----- INFORMATION PROVIDED

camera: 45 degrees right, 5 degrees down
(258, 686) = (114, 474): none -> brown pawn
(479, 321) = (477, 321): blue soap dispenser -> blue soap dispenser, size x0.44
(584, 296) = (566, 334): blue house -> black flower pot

----------
----- INFORMATION PROVIDED

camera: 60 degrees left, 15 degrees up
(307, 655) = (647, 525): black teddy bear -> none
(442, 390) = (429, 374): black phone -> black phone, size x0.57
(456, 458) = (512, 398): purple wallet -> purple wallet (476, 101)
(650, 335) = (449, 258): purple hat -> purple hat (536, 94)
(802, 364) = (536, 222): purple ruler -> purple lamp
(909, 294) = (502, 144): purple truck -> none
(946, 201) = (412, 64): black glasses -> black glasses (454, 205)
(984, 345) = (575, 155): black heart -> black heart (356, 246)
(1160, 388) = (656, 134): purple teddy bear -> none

----------

▶ **TRY IT**: Work out the number of lines in this listing that include the word "camera". Reply with that number only.

▶ **YOUR SOLUTION**: 2